EXTRACTED DATA:
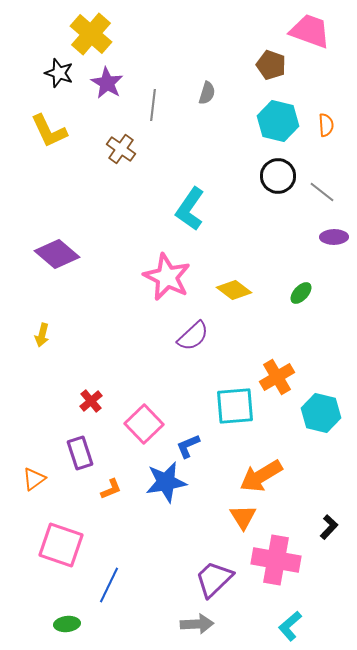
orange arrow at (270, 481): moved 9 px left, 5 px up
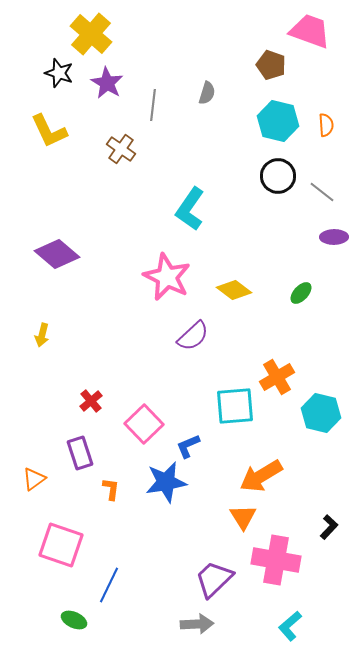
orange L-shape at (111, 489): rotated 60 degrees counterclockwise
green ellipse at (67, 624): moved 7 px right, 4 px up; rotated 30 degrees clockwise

---

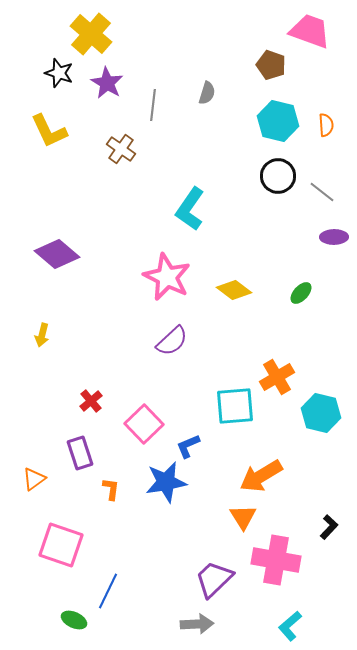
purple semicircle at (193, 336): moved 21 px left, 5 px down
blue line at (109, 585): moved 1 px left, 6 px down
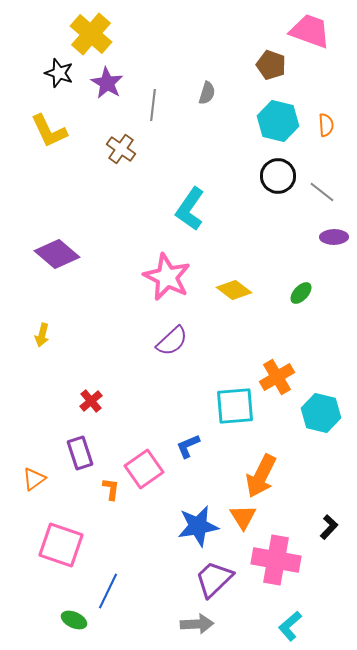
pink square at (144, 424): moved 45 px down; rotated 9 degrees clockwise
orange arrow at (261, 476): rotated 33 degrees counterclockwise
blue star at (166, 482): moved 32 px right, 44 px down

EXERCISE REQUIREMENTS: Repeat the items word for word, starting with the line that contains "orange L-shape at" and going on through the line that contains "green ellipse at", including both of those lines.

ANSWER TO THE TASK:
orange L-shape at (111, 489): rotated 60 degrees counterclockwise
green ellipse at (67, 624): moved 7 px right, 4 px up; rotated 30 degrees clockwise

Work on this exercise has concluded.